ABOUT THIS TASK: For the data that follows, print the line with "glue stick (2nd", the line with "lemon (2nd from", and all lines between them, exactly as they stand. Omit pictures and add nothing.

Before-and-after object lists
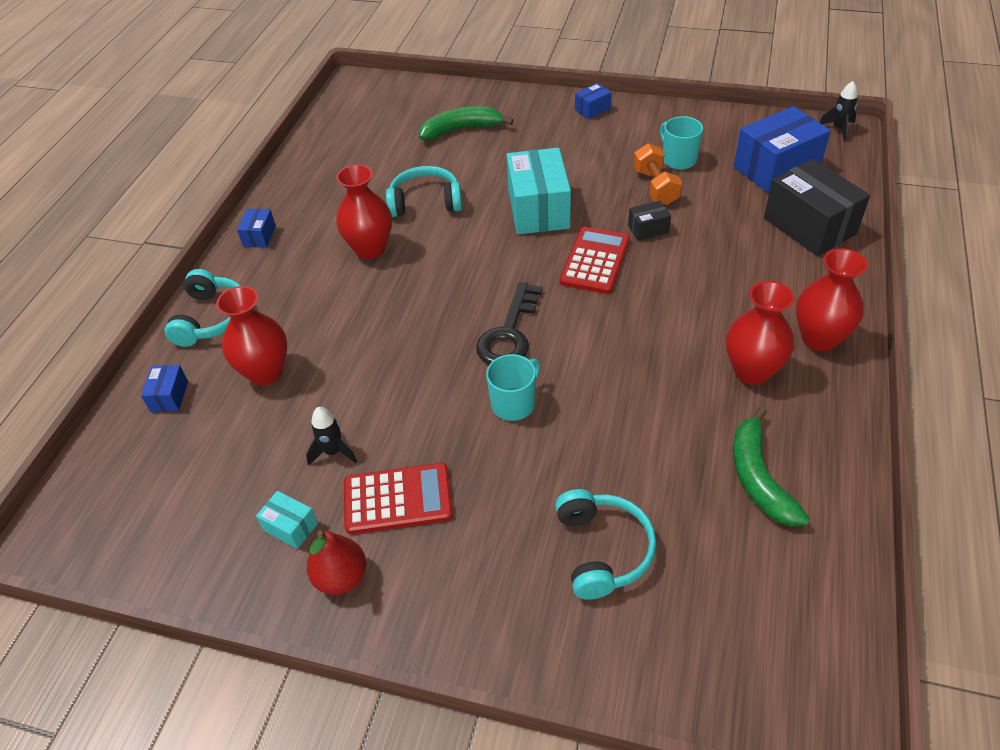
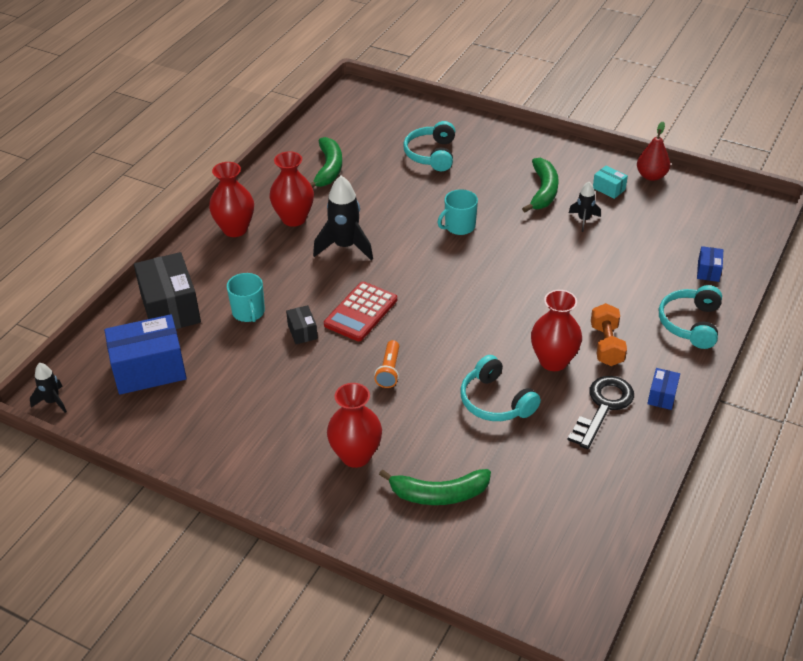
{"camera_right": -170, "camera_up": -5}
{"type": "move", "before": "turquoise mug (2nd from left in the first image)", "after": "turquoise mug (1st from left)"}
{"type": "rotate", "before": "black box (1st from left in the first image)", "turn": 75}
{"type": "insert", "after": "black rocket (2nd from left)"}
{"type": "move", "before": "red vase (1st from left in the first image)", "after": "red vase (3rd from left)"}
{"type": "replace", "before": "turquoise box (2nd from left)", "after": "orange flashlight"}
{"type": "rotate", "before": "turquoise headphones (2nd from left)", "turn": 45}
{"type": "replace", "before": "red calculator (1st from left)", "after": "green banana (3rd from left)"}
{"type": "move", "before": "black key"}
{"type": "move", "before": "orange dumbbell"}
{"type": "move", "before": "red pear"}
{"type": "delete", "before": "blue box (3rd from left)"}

==

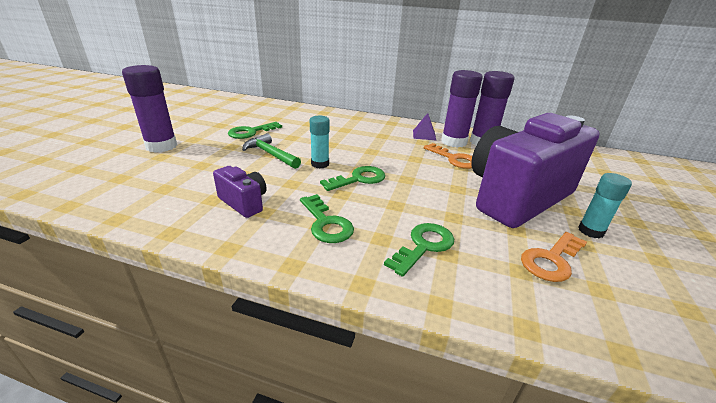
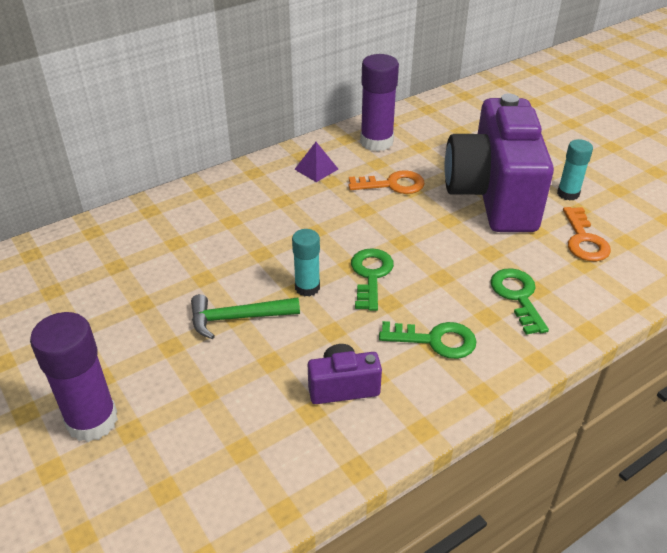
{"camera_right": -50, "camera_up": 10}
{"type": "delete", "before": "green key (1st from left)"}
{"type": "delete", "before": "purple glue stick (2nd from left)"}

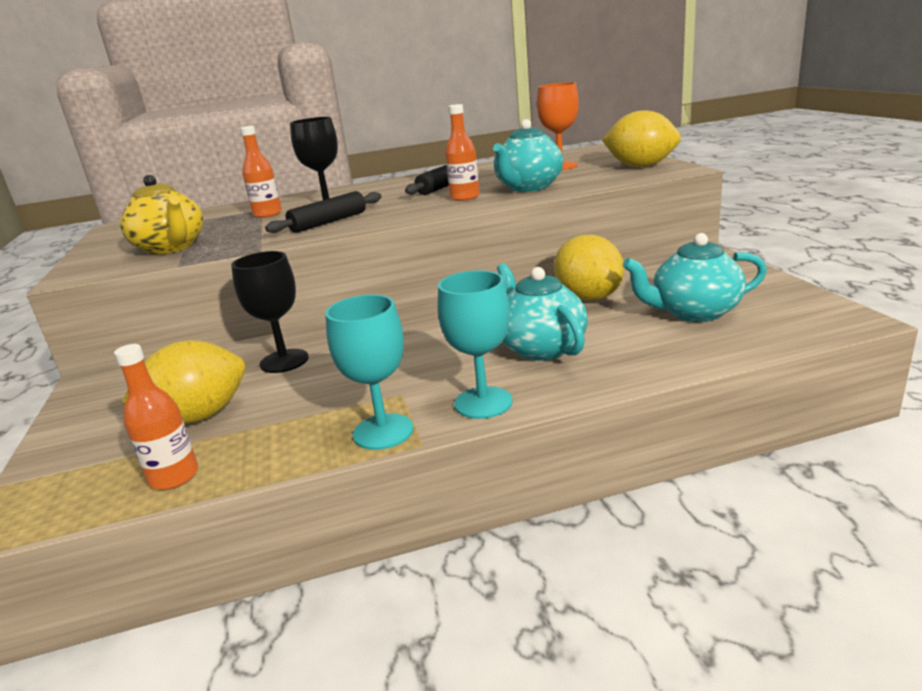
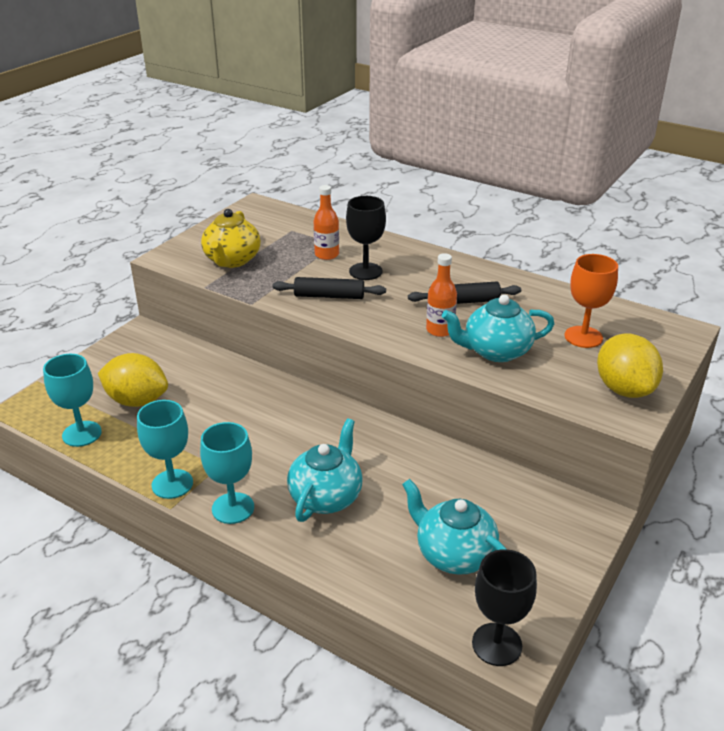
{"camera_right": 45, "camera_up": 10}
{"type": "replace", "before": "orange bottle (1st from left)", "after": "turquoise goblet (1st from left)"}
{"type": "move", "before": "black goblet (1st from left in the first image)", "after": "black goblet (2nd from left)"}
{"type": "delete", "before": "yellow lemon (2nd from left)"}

RESPONSE AREA:
{"type": "delete", "before": "purple glue stick (2nd from left)"}

{"camera_right": 45, "camera_up": 10}
{"type": "replace", "before": "orange bottle (1st from left)", "after": "turquoise goblet (1st from left)"}
{"type": "move", "before": "black goblet (1st from left in the first image)", "after": "black goblet (2nd from left)"}
{"type": "delete", "before": "yellow lemon (2nd from left)"}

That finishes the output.